- [Exercise directions] Pick out every line in the rows below that contains the string "mark", and copy each such line. Matching is case-sensitive.

Dataset records
···

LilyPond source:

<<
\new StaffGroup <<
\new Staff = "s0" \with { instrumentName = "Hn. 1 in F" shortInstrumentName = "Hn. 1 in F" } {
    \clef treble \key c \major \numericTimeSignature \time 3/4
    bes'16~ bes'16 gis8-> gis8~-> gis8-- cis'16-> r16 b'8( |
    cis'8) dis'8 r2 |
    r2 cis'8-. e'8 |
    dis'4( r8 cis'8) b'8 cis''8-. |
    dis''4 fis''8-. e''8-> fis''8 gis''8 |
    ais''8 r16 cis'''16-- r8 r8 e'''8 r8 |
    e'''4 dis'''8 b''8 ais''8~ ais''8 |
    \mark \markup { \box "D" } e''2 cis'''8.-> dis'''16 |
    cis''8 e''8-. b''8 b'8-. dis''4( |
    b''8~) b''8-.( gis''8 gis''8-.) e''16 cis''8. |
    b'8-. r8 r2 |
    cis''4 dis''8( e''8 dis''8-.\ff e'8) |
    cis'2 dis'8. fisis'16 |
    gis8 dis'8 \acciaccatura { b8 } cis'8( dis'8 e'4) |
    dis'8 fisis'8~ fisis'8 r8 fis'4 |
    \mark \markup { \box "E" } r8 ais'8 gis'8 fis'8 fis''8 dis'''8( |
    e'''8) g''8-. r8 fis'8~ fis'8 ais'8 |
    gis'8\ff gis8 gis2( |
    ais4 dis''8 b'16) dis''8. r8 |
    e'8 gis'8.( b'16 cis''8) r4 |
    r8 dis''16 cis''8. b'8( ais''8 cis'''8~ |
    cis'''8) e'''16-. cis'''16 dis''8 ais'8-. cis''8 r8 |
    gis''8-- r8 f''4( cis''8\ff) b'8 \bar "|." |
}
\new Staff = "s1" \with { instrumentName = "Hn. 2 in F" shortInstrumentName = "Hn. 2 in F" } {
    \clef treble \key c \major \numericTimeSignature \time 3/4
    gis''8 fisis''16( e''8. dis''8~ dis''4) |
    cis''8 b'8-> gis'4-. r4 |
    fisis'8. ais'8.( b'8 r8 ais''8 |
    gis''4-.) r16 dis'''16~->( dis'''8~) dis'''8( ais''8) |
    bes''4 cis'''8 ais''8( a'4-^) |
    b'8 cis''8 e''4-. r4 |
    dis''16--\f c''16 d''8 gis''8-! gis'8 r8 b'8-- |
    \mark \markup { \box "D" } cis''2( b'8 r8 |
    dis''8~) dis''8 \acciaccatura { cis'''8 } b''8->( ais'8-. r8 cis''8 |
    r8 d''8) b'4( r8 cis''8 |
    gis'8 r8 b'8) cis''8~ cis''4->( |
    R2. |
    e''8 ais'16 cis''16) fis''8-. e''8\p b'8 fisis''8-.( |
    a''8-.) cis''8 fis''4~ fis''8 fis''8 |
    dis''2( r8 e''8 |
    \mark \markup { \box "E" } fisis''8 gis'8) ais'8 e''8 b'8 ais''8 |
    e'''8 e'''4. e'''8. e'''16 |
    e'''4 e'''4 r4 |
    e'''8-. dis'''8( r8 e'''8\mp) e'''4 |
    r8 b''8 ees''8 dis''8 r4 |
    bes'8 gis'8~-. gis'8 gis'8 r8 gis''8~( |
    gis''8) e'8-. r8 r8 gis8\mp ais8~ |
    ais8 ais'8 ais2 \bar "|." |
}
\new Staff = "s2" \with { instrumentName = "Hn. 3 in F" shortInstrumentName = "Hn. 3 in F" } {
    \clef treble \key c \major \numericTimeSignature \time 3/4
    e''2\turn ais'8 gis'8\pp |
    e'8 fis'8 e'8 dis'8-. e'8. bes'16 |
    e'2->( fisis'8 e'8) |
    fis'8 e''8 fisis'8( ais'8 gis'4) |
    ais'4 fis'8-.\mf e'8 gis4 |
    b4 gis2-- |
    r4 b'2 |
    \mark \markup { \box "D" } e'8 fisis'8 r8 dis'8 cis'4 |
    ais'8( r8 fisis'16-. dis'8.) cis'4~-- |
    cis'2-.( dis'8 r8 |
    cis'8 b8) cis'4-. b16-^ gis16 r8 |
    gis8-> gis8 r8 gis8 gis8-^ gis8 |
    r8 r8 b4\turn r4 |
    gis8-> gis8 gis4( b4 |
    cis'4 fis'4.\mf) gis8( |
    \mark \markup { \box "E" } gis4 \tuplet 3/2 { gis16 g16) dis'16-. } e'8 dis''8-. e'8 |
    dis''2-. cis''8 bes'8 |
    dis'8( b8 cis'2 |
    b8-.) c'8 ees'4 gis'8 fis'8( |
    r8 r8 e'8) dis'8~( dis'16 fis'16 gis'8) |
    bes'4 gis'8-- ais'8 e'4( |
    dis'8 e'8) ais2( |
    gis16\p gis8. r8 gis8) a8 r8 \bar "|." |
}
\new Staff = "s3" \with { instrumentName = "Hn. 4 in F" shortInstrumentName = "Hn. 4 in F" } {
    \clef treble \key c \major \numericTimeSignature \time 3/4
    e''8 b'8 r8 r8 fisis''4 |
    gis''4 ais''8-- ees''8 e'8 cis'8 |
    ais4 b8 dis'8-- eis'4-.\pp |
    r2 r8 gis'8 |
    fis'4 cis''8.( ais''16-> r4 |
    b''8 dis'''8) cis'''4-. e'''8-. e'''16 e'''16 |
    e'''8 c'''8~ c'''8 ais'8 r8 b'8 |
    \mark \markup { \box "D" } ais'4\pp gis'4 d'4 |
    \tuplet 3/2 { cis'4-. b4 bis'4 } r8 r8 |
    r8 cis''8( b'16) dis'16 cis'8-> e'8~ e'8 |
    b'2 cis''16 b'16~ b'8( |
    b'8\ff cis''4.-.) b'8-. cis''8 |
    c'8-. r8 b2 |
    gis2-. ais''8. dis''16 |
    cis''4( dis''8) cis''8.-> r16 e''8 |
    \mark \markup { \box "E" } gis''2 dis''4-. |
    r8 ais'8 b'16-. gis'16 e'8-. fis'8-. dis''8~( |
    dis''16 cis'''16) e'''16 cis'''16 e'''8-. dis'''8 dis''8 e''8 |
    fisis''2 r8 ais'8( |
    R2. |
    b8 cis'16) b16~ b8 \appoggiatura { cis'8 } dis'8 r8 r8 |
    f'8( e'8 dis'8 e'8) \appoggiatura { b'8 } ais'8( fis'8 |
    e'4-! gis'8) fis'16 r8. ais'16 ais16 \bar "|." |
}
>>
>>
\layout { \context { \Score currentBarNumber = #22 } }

···

- [Task response]
    \mark \markup { \box "D" } e''2 cis'''8.-> dis'''16 |
    \mark \markup { \box "E" } r8 ais'8 gis'8 fis'8 fis''8 dis'''8( |
    \mark \markup { \box "D" } cis''2( b'8 r8 |
    \mark \markup { \box "E" } fisis''8 gis'8) ais'8 e''8 b'8 ais''8 |
    \mark \markup { \box "D" } e'8 fisis'8 r8 dis'8 cis'4 |
    \mark \markup { \box "E" } gis4 \tuplet 3/2 { gis16 g16) dis'16-. } e'8 dis''8-. e'8 |
    \mark \markup { \box "D" } ais'4\pp gis'4 d'4 |
    \mark \markup { \box "E" } gis''2 dis''4-. |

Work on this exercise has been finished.